* _HOW TO COMPLETE THIS TASK_
Extract the lines that carry the string "mobile" from the listing.

* _GIVEN RECORDS_
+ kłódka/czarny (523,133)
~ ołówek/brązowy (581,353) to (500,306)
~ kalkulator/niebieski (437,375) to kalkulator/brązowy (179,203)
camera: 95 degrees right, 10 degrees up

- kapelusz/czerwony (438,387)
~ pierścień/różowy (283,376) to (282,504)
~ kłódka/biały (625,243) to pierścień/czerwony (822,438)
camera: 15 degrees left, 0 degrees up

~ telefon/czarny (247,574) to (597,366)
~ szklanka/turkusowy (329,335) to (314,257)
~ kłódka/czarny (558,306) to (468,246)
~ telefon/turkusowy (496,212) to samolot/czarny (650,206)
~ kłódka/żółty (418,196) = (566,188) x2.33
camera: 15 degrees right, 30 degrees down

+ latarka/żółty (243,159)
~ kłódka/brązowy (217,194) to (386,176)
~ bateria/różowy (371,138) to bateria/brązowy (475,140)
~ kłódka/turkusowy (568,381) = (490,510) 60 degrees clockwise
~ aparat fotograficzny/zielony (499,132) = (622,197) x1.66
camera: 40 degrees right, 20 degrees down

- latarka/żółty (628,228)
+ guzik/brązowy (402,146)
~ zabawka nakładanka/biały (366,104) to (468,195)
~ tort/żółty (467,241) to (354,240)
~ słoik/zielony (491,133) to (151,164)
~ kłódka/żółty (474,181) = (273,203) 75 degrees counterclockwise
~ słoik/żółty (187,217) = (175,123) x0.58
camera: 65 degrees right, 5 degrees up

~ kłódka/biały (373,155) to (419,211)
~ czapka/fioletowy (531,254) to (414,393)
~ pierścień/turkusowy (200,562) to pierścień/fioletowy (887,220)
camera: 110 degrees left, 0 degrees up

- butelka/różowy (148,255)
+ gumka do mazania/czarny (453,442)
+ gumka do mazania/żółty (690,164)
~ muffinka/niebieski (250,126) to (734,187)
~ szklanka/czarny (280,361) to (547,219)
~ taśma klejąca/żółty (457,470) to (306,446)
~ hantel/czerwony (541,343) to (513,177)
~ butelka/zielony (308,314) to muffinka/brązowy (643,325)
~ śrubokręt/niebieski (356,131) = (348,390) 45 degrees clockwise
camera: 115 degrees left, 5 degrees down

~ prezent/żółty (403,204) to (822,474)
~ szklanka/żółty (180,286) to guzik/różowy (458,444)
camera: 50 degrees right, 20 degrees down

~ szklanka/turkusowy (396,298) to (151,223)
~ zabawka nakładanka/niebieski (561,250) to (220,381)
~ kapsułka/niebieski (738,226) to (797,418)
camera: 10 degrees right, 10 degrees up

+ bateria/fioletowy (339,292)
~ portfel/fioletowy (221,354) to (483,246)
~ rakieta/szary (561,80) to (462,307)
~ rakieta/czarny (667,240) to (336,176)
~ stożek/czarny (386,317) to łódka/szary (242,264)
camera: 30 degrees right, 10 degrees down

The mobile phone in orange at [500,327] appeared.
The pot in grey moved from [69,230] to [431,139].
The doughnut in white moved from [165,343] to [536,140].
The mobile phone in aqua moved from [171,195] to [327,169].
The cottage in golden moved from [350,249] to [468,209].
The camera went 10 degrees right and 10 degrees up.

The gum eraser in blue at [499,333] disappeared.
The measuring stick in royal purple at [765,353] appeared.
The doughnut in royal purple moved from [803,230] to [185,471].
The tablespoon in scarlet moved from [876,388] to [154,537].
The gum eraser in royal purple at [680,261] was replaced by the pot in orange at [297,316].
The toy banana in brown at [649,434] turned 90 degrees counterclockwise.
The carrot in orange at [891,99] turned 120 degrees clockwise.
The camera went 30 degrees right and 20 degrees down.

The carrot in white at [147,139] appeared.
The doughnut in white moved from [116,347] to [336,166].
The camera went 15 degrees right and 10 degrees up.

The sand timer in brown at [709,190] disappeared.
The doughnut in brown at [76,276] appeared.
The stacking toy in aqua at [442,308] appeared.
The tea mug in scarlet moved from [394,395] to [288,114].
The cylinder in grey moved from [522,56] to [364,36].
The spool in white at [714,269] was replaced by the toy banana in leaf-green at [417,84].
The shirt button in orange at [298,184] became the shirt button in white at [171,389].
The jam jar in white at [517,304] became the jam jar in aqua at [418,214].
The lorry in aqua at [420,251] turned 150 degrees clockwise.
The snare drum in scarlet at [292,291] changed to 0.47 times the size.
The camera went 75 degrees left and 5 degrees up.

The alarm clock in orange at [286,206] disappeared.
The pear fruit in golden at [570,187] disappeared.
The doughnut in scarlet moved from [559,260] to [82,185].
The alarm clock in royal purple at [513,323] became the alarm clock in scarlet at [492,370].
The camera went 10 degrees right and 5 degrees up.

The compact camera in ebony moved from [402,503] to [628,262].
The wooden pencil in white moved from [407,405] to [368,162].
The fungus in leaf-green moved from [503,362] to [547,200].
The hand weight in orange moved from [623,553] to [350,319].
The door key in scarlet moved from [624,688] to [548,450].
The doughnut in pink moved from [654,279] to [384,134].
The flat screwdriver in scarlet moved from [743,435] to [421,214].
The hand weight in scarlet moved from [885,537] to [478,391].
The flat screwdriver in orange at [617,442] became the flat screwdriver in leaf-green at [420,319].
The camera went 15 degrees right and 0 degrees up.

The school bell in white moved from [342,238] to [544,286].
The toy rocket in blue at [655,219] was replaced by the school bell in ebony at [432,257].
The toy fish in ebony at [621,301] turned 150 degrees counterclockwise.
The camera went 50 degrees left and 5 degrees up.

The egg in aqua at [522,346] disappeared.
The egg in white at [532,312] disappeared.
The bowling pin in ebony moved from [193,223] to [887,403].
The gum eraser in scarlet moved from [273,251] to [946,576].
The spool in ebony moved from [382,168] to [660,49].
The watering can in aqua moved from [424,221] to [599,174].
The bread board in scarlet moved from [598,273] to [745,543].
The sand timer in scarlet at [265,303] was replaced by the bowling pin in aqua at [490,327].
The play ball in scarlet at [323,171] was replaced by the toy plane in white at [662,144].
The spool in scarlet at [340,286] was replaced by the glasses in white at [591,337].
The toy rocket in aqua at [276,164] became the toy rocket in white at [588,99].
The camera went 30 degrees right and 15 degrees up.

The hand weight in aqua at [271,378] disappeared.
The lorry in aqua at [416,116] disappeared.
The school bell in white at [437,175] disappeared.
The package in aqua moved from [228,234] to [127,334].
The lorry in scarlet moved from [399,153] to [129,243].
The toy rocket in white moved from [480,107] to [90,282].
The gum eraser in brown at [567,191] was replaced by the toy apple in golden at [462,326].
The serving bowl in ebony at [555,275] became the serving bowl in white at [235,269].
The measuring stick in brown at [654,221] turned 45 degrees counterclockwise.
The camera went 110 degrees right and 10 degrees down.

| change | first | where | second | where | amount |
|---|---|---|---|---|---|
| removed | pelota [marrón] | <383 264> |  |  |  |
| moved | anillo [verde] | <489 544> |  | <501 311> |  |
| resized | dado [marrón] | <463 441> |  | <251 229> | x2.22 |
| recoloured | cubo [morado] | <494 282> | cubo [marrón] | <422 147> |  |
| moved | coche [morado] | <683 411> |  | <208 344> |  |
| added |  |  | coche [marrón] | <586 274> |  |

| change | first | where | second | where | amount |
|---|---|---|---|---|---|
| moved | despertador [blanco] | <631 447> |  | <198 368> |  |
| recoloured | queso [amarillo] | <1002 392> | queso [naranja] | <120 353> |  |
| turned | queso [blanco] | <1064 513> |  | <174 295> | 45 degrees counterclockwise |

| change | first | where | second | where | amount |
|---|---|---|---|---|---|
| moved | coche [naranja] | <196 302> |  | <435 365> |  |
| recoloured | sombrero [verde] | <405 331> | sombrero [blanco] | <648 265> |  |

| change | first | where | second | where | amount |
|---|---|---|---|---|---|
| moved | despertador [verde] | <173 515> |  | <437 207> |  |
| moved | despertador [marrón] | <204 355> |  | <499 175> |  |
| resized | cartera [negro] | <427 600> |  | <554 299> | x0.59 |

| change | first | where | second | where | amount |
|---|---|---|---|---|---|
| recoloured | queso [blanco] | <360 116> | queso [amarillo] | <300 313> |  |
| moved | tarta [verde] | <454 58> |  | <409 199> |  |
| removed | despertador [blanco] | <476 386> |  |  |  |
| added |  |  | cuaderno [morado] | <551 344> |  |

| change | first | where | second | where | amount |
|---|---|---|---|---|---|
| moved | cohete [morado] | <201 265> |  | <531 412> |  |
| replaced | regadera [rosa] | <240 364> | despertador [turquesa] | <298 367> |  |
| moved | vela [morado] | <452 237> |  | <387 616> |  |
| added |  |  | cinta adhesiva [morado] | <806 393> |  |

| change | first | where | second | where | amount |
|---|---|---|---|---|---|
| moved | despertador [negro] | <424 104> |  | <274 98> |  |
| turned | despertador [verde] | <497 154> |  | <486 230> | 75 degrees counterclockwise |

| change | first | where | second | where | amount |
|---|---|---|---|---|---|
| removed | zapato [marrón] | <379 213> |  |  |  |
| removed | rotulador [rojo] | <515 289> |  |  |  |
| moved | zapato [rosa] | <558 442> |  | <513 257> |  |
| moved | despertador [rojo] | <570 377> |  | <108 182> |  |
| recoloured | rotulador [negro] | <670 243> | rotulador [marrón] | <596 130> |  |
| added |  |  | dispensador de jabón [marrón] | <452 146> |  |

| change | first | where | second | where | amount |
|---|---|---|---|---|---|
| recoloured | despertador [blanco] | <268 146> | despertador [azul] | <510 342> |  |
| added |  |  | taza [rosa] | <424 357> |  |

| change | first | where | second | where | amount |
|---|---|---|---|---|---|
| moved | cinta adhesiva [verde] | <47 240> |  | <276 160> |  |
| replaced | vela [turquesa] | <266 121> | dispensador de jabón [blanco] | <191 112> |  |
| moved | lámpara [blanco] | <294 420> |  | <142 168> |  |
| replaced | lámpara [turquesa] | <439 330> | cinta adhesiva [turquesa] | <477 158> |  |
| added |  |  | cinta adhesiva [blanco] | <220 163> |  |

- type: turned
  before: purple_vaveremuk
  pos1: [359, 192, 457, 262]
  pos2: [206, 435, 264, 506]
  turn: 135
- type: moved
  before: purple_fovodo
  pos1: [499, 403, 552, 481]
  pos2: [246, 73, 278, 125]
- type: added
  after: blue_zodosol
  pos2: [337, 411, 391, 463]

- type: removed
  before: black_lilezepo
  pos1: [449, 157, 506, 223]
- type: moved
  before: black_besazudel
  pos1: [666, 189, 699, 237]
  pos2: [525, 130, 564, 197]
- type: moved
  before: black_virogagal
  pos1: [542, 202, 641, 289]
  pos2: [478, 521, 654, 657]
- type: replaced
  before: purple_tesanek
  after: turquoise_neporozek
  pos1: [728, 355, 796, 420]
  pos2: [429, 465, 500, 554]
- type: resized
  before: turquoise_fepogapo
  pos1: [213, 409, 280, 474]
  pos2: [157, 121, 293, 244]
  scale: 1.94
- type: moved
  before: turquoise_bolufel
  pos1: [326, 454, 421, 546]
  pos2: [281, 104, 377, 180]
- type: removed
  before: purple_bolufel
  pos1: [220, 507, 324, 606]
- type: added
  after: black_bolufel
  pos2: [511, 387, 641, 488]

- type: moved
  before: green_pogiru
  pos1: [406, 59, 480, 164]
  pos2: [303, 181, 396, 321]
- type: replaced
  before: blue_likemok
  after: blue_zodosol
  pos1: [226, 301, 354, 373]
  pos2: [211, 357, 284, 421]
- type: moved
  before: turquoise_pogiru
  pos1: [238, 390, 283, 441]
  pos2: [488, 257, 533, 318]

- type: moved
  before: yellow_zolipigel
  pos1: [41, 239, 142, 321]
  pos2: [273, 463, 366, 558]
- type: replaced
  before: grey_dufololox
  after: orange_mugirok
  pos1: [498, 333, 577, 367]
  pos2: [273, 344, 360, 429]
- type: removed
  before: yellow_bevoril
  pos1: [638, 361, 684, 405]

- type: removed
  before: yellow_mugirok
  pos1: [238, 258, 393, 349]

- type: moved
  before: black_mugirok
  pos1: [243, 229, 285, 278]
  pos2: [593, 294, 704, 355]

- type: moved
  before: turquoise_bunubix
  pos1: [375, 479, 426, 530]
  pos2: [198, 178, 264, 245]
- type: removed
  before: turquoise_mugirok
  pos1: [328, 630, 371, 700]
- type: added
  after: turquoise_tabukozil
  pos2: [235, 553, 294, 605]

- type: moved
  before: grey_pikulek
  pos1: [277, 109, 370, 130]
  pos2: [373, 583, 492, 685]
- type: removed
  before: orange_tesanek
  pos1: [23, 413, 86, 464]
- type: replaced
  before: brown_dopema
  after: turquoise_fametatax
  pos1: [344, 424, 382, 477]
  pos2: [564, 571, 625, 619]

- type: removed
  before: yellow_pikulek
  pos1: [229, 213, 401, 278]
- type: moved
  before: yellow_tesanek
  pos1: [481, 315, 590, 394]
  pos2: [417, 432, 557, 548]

* _TASK RESULT_
The mobile phone in orange at [500,327] appeared.
The mobile phone in aqua moved from [171,195] to [327,169].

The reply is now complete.